*** Record extracts ***
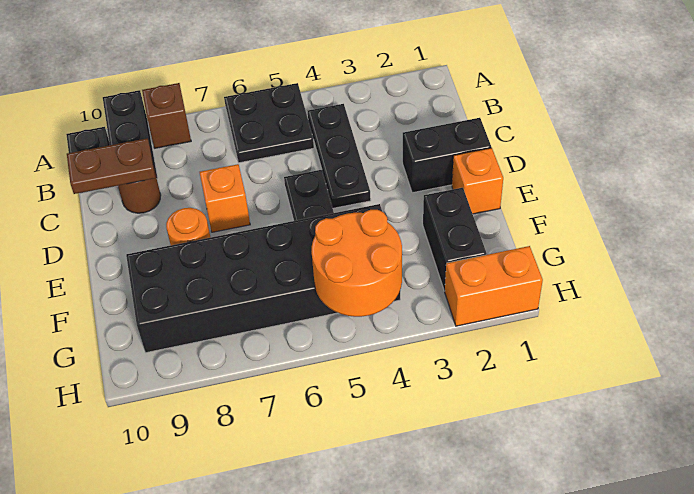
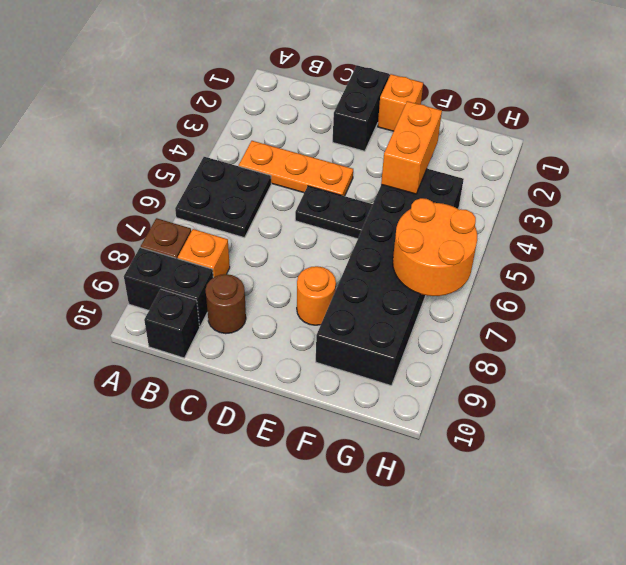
black plate B4:D4 level 1 -> orange plate B4:D4 level 1
brown plate C9:C10 level 2 -> none
orange brick D7 level 1 -> orange brick B8 level 1
black brick F2:G2 level 1 -> none
orange round brick G4:H5 level 2 -> orange round brick G6:H7 level 2
orange brick H1:H2 level 1 -> orange brick F3:F4 level 2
***
Copy each line in the entries above where the word "none" shows up.

brown plate C9:C10 level 2 -> none
black brick F2:G2 level 1 -> none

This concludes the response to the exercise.